- PROBLEM DETAILS -
Print every line of the material below verbatim, leaving out the pictures.

Screen grounding examples
-- begin --
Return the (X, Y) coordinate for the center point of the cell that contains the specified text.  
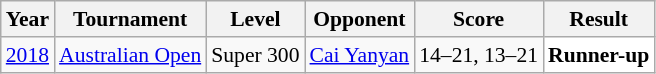
Year (28, 19)
Cai Yanyan (360, 55)
Opponent (360, 19)
Result (598, 19)
Australian Open (130, 55)
14–21, 13–21 (478, 55)
Tournament (130, 19)
Super 300 (255, 55)
Level (255, 19)
Runner-up (598, 55)
2018 (28, 55)
Score (478, 19)
Determine the [X, Y] coordinate at the center of the cell enclosing the given text.  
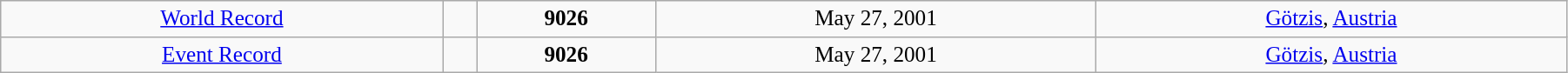
World Record [222, 19]
Event Record [222, 55]
Output the (x, y) coordinate of the center of the cell containing the given text.  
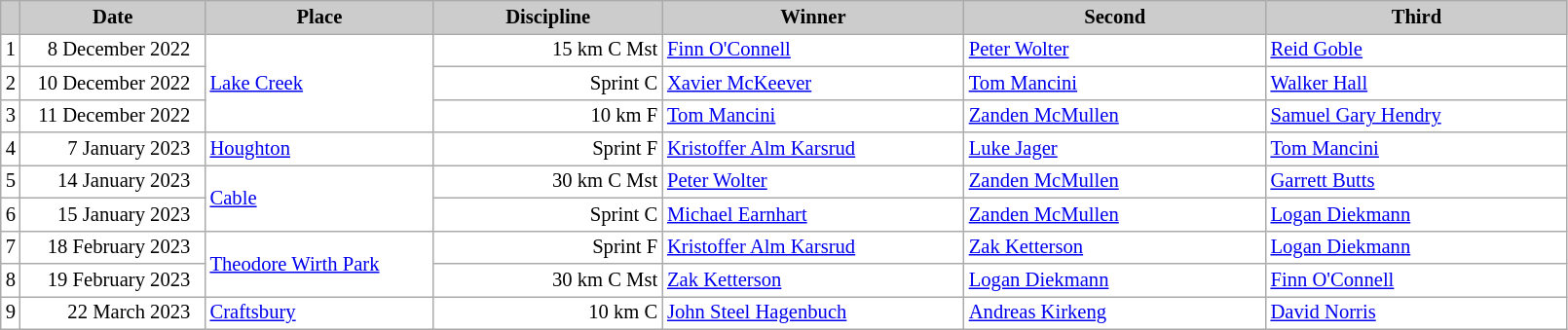
Samuel Gary Hendry (1417, 116)
7 (11, 247)
Date (113, 17)
6 (11, 214)
1 (11, 50)
Luke Jager (1115, 149)
Michael Earnhart (813, 214)
18 February 2023 (113, 247)
David Norris (1417, 313)
Theodore Wirth Park (319, 264)
10 km C (547, 313)
4 (11, 149)
5 (11, 181)
8 (11, 280)
Andreas Kirkeng (1115, 313)
Discipline (547, 17)
Lake Creek (319, 82)
Houghton (319, 149)
Craftsbury (319, 313)
Cable (319, 198)
2 (11, 83)
15 km C Mst (547, 50)
3 (11, 116)
Place (319, 17)
10 km F (547, 116)
Winner (813, 17)
9 (11, 313)
11 December 2022 (113, 116)
10 December 2022 (113, 83)
14 January 2023 (113, 181)
John Steel Hagenbuch (813, 313)
8 December 2022 (113, 50)
15 January 2023 (113, 214)
7 January 2023 (113, 149)
Third (1417, 17)
Garrett Butts (1417, 181)
19 February 2023 (113, 280)
Reid Goble (1417, 50)
Xavier McKeever (813, 83)
Walker Hall (1417, 83)
22 March 2023 (113, 313)
Second (1115, 17)
Return the (x, y) coordinate for the center point of the cell that contains the specified text.  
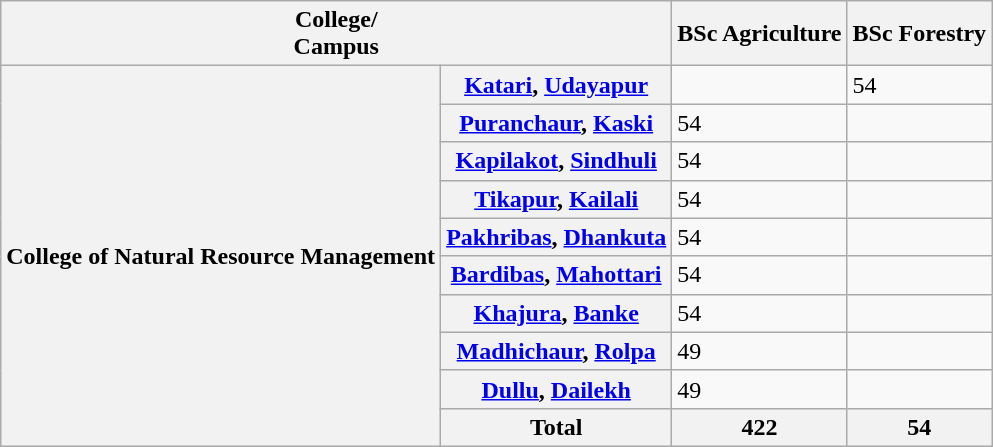
College of Natural Resource Management (221, 256)
College/Campus (336, 34)
Kapilakot, Sindhuli (556, 161)
Dullu, Dailekh (556, 389)
Tikapur, Kailali (556, 199)
422 (760, 427)
BSc Agriculture (760, 34)
Katari, Udayapur (556, 85)
Total (556, 427)
Puranchaur, Kaski (556, 123)
Khajura, Banke (556, 313)
BSc Forestry (920, 34)
Madhichaur, Rolpa (556, 351)
Bardibas, Mahottari (556, 275)
Pakhribas, Dhankuta (556, 237)
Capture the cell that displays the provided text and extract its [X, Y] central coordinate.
-- end --
- RESULT OF THIS EXERCISE -
Return the (X, Y) coordinate for the center point of the cell that contains the specified text.  
Year (28, 19)
Cai Yanyan (360, 55)
Opponent (360, 19)
Result (598, 19)
Australian Open (130, 55)
14–21, 13–21 (478, 55)
Tournament (130, 19)
Super 300 (255, 55)
Level (255, 19)
Runner-up (598, 55)
2018 (28, 55)
Score (478, 19)
Determine the [X, Y] coordinate at the center of the cell enclosing the given text.  
World Record [222, 19]
Event Record [222, 55]
Output the (x, y) coordinate of the center of the cell containing the given text.  
Samuel Gary Hendry (1417, 116)
7 (11, 247)
Date (113, 17)
6 (11, 214)
1 (11, 50)
Luke Jager (1115, 149)
Michael Earnhart (813, 214)
18 February 2023 (113, 247)
David Norris (1417, 313)
Theodore Wirth Park (319, 264)
10 km C (547, 313)
4 (11, 149)
5 (11, 181)
8 (11, 280)
Andreas Kirkeng (1115, 313)
Discipline (547, 17)
Lake Creek (319, 82)
Houghton (319, 149)
Craftsbury (319, 313)
Cable (319, 198)
2 (11, 83)
15 km C Mst (547, 50)
3 (11, 116)
Place (319, 17)
10 km F (547, 116)
Winner (813, 17)
9 (11, 313)
11 December 2022 (113, 116)
10 December 2022 (113, 83)
14 January 2023 (113, 181)
John Steel Hagenbuch (813, 313)
8 December 2022 (113, 50)
15 January 2023 (113, 214)
7 January 2023 (113, 149)
Third (1417, 17)
Garrett Butts (1417, 181)
19 February 2023 (113, 280)
Reid Goble (1417, 50)
Xavier McKeever (813, 83)
Walker Hall (1417, 83)
22 March 2023 (113, 313)
Second (1115, 17)
Return the (x, y) coordinate for the center point of the cell that contains the specified text.  
College of Natural Resource Management (221, 256)
College/Campus (336, 34)
Kapilakot, Sindhuli (556, 161)
Dullu, Dailekh (556, 389)
Tikapur, Kailali (556, 199)
422 (760, 427)
BSc Agriculture (760, 34)
Katari, Udayapur (556, 85)
Total (556, 427)
Puranchaur, Kaski (556, 123)
Khajura, Banke (556, 313)
BSc Forestry (920, 34)
Madhichaur, Rolpa (556, 351)
Bardibas, Mahottari (556, 275)
Pakhribas, Dhankuta (556, 237)
Capture the cell that displays the provided text and extract its [X, Y] central coordinate.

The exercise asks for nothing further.